» **Dataset**:
====================
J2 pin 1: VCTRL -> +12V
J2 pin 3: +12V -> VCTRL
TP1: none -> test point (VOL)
====================
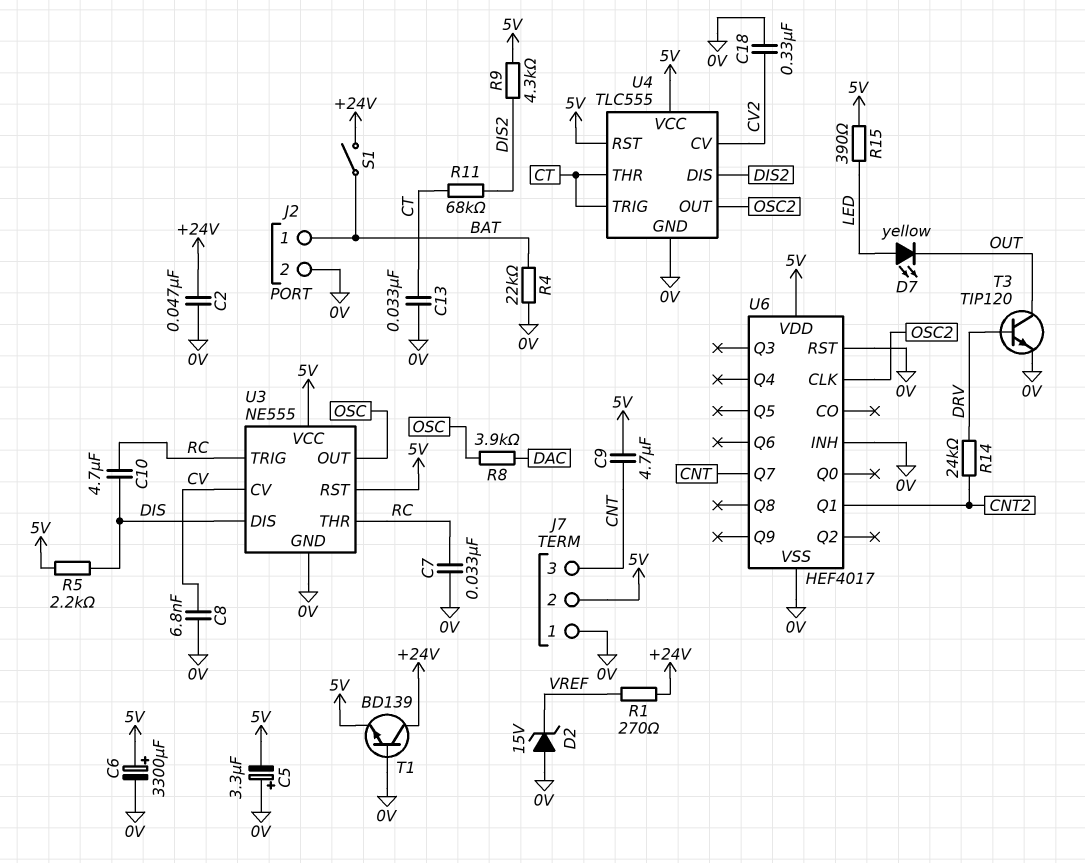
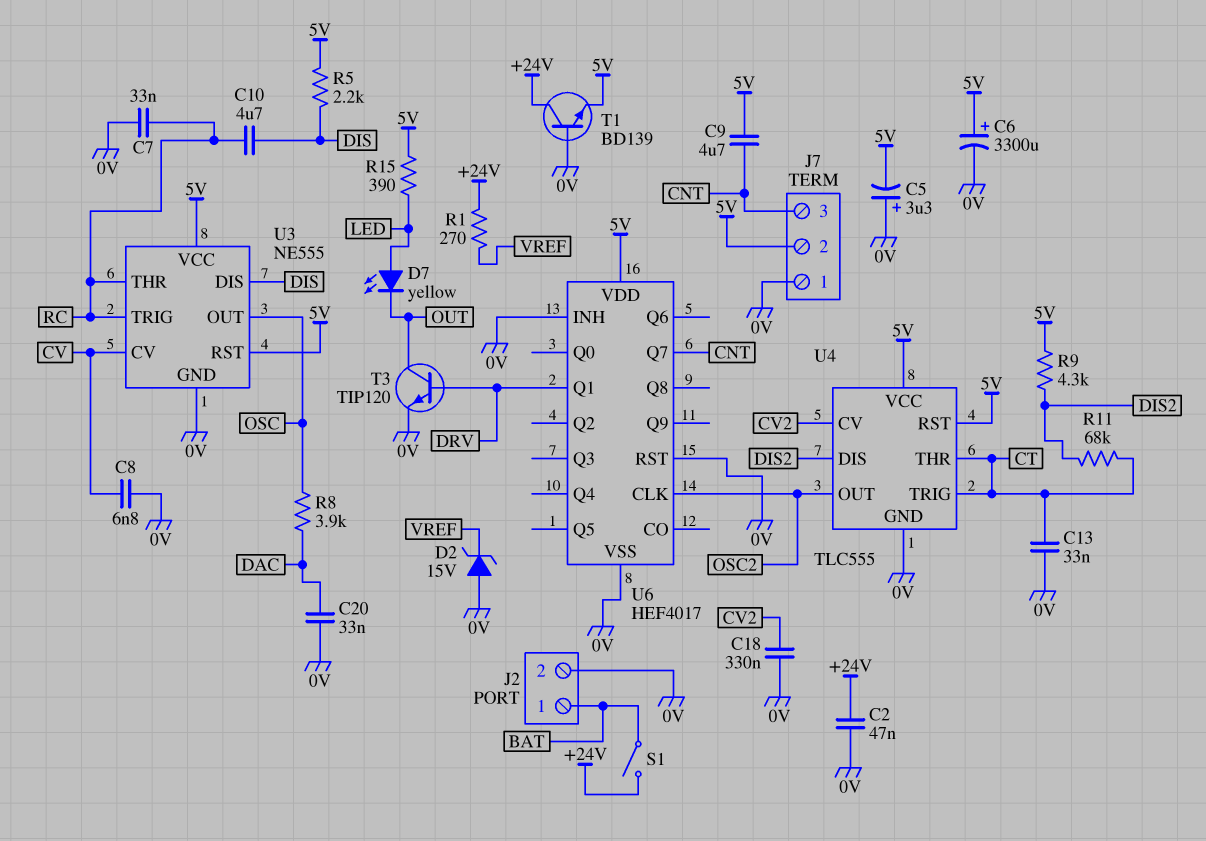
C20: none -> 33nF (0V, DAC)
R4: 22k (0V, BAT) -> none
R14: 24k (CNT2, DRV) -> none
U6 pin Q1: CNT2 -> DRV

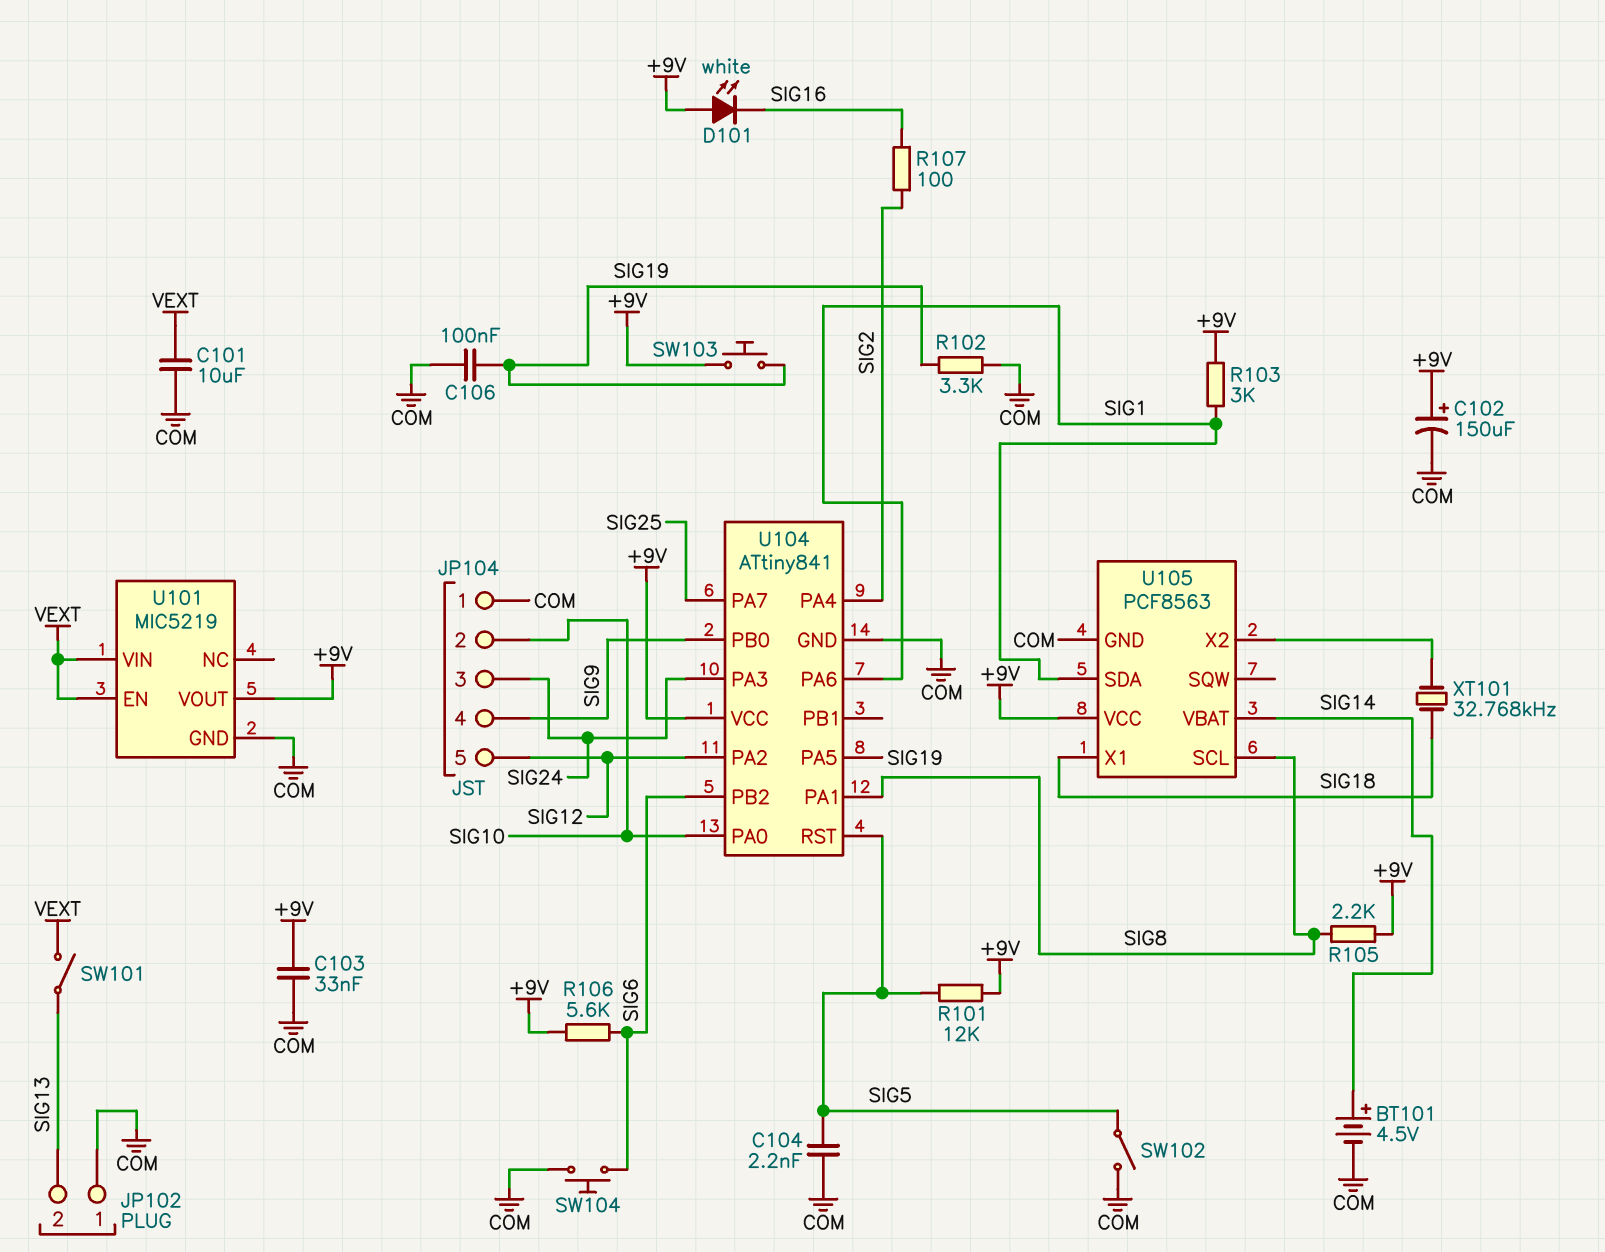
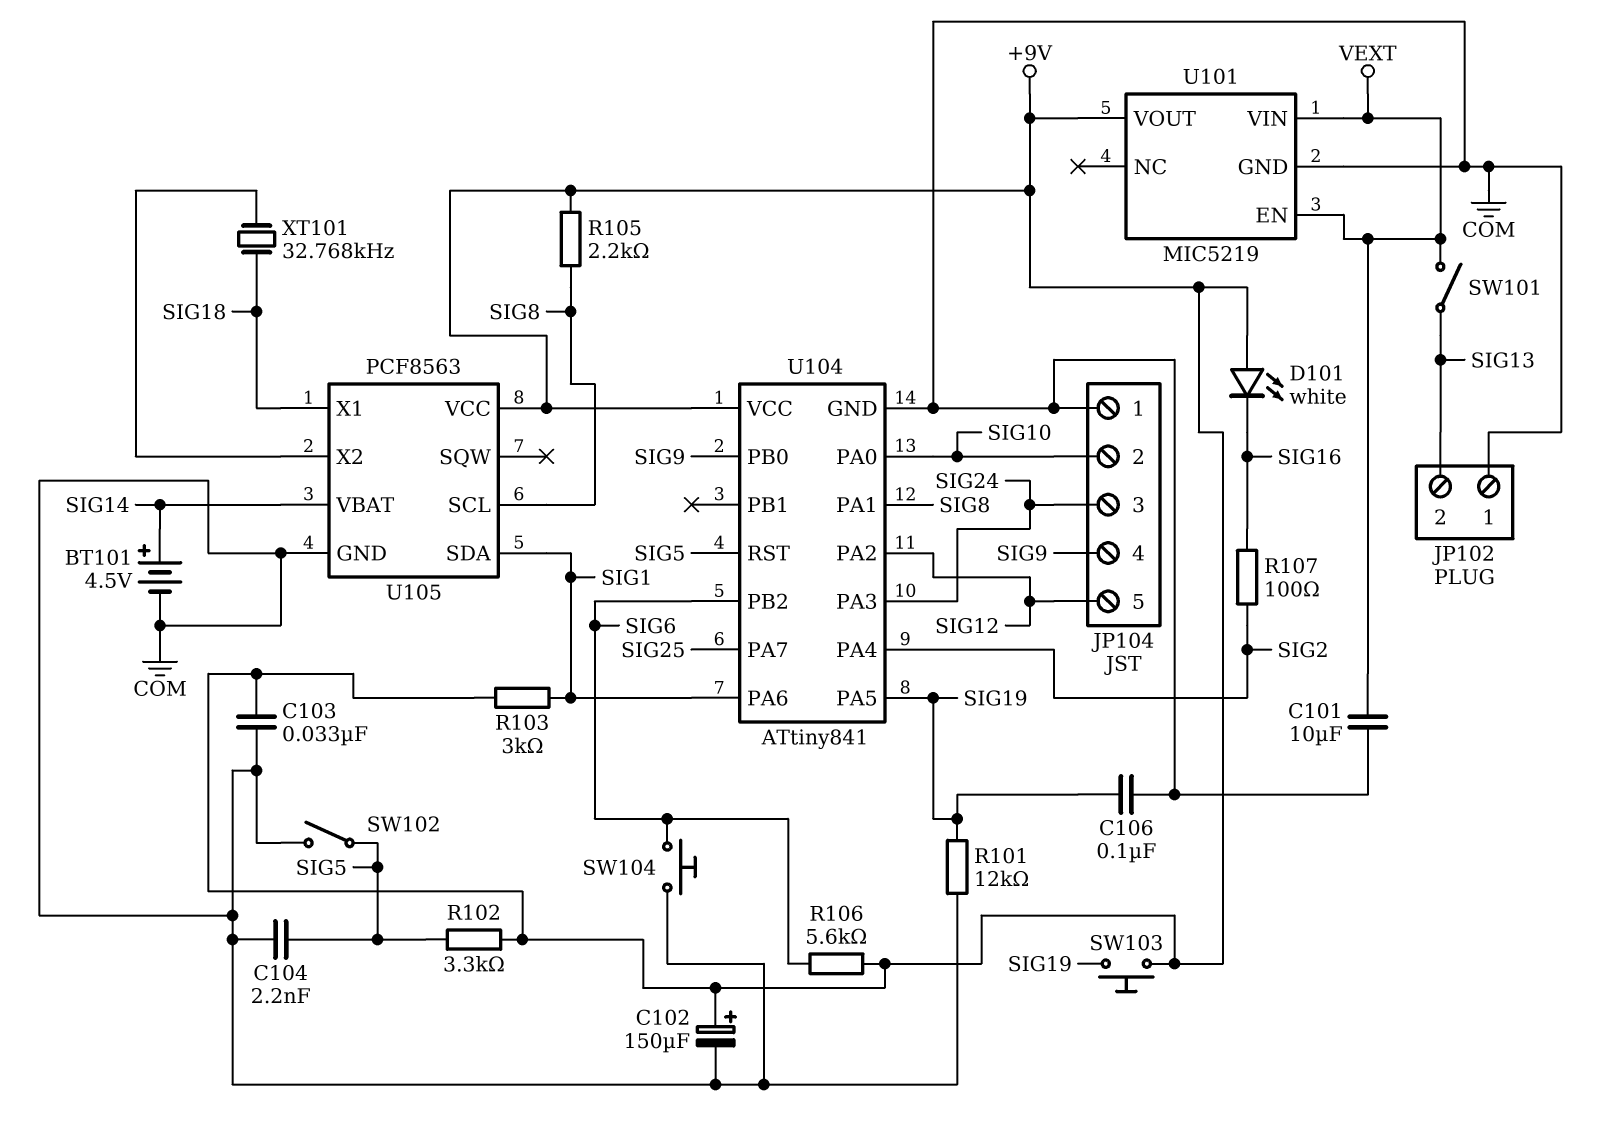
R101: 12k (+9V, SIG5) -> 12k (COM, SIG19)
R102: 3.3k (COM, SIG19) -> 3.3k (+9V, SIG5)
====================
Keeping every character as it is, restate the lines above that run from the line with "J2 pin 1: VCTRL -> +12V" through the line with "TP1: none -> test point (VOL)", both included, and nothing else.

» **Written response**:
J2 pin 1: VCTRL -> +12V
J2 pin 3: +12V -> VCTRL
TP1: none -> test point (VOL)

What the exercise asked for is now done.